> [What is expected]: Both the line with "brown rectangle at" and the line with "orange diamond at" in the records below must appear in the output, along with every line between them, exactly and with nothing added.
Supplied material Start Marker
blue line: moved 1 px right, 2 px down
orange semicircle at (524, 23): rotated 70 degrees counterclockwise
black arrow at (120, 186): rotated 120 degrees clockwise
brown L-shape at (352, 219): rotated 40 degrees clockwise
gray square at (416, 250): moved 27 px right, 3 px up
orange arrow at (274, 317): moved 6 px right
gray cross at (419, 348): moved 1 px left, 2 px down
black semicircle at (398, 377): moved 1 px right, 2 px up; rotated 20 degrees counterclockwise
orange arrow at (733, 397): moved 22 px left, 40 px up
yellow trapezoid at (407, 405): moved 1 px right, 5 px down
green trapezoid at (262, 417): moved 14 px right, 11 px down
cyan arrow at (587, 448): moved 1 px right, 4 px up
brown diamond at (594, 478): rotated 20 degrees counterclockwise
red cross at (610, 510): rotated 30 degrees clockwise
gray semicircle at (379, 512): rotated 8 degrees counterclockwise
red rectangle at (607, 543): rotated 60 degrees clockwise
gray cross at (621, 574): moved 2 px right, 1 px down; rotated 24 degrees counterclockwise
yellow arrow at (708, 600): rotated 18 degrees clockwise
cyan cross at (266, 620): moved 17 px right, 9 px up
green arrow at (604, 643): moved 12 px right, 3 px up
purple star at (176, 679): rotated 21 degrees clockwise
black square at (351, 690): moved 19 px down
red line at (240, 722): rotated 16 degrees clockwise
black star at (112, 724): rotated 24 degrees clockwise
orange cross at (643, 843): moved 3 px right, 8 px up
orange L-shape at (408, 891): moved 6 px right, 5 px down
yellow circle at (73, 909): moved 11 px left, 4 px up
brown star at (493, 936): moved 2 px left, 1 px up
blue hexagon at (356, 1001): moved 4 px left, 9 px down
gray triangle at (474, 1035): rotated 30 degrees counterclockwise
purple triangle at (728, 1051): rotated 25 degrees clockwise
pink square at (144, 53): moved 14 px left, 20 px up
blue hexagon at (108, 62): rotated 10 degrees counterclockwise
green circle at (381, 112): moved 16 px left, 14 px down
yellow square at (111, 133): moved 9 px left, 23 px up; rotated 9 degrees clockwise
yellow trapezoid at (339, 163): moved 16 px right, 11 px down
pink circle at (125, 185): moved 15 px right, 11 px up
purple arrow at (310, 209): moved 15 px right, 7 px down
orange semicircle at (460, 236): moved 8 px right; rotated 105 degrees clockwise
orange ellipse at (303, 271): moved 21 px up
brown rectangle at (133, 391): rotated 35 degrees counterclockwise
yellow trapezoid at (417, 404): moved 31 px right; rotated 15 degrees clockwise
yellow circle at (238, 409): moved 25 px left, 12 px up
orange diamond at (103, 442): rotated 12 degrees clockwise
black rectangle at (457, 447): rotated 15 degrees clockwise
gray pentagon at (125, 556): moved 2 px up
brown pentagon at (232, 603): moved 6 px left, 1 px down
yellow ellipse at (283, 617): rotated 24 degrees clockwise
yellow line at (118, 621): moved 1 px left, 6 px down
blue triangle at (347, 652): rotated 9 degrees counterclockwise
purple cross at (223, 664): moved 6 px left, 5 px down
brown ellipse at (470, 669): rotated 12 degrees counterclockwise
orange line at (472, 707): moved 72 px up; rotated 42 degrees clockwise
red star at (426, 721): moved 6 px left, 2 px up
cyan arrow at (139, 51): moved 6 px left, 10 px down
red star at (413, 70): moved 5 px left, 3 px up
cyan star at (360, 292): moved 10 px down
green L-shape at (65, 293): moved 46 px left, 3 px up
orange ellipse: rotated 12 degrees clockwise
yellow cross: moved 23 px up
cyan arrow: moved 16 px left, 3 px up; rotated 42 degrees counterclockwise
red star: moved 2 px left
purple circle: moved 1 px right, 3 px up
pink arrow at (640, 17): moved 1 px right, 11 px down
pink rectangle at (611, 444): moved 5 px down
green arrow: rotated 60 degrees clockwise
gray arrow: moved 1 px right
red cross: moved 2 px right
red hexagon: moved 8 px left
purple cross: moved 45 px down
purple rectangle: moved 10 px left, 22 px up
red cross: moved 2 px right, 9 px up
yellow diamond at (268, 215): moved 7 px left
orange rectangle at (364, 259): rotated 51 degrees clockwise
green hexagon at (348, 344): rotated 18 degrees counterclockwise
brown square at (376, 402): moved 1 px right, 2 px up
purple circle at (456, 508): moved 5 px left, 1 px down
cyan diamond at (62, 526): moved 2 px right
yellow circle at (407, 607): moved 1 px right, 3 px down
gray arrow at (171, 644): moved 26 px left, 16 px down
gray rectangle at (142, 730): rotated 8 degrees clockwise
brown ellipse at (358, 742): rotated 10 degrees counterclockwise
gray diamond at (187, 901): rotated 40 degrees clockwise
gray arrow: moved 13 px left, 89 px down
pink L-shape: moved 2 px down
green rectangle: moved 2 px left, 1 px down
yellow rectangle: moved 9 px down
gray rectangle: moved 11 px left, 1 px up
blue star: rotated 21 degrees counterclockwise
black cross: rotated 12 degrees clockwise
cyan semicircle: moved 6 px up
Supplied material End Marker
> [Task answer]:
brown rectangle at (133, 391): rotated 35 degrees counterclockwise
yellow trapezoid at (417, 404): moved 31 px right; rotated 15 degrees clockwise
yellow circle at (238, 409): moved 25 px left, 12 px up
orange diamond at (103, 442): rotated 12 degrees clockwise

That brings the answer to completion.